• [Description of the task]
Scan the lines below for the word "lomaron". Copy each line you find it in.

• [The data]
━━━━━━━━━━

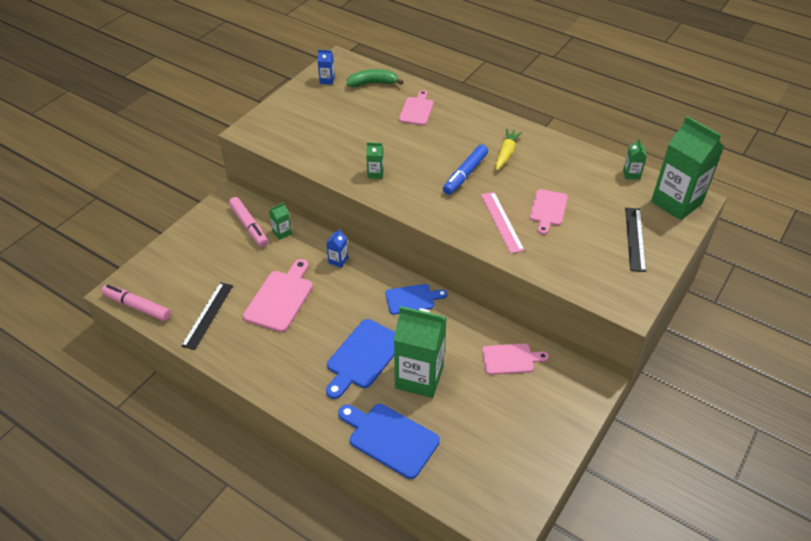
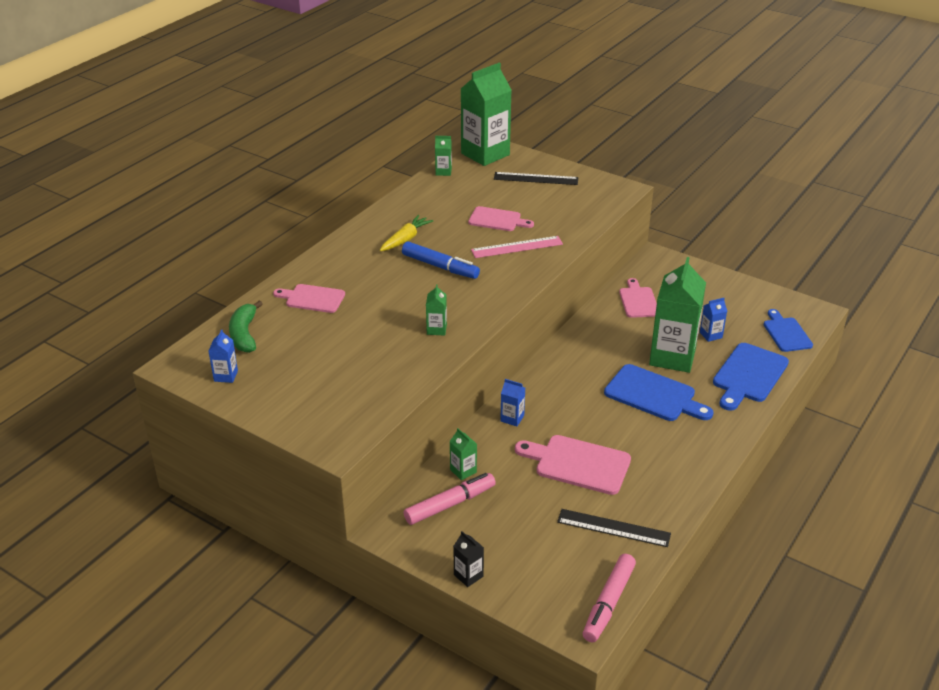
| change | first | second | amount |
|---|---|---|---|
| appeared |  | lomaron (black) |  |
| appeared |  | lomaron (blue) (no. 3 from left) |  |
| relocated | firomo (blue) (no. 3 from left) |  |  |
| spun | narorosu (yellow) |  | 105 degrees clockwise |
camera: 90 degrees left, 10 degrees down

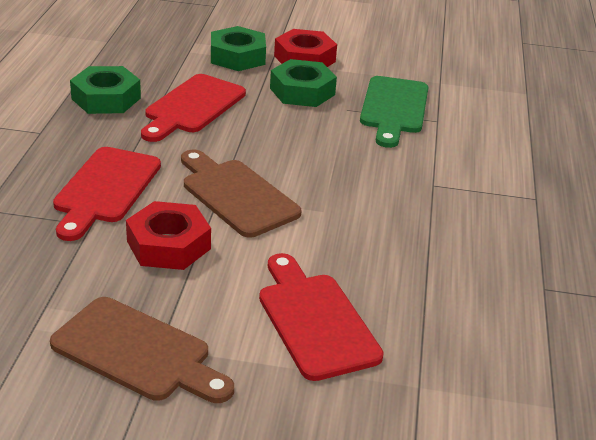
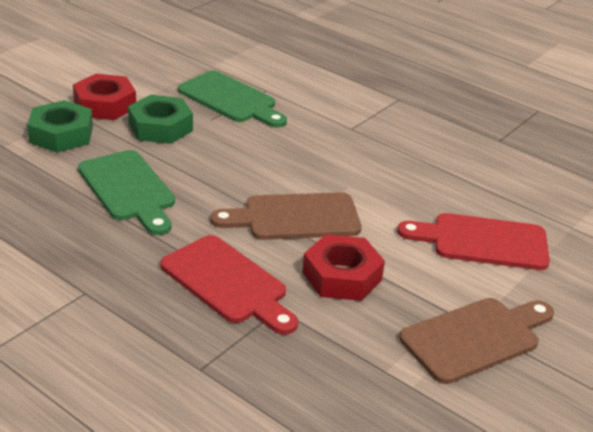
| change | first | second | amount |
|---|---|---|---|
| missing | zobuden (green) (no. 1 from left) |  |  |
| colour | firomo (red) (no. 2 from left) | firomo (green) (no. 1 from left) |  |
camera: 60 degrees left, 0 degrees up

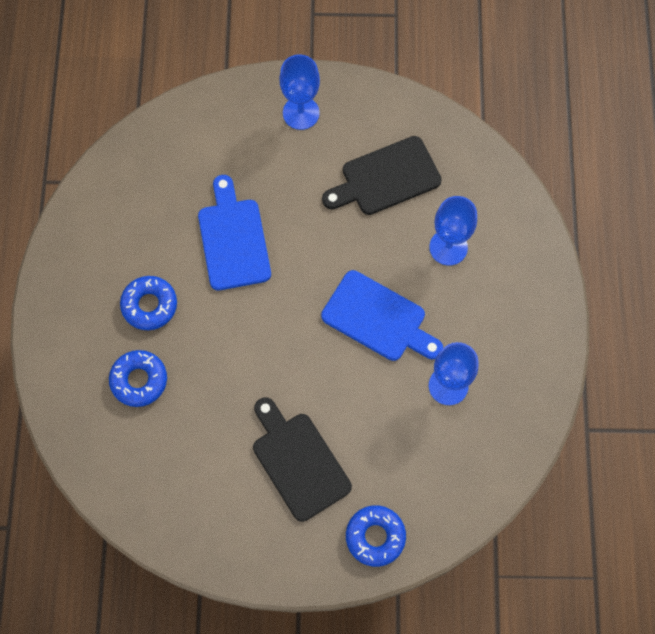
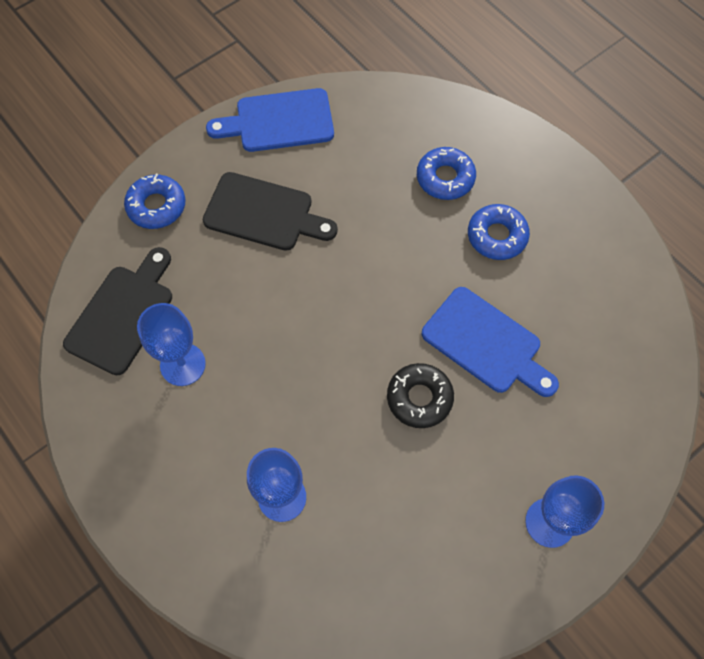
| change | first | second | amount |
|---|---|---|---|
| appeared |  | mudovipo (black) |  |
| relocated | firomo (blue) (no. 2 from left in the first image) | firomo (blue) (no. 1 from left) |  |
| relocated | firomo (black) (no. 2 from left in the first image) | firomo (black) (no. 1 from left) |  |
camera: 140 degrees right, 5 degrees down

━━━━━━━━━━

• [Response below]
| appeared |  | lomaron (black) |  |
| appeared |  | lomaron (blue) (no. 3 from left) |  |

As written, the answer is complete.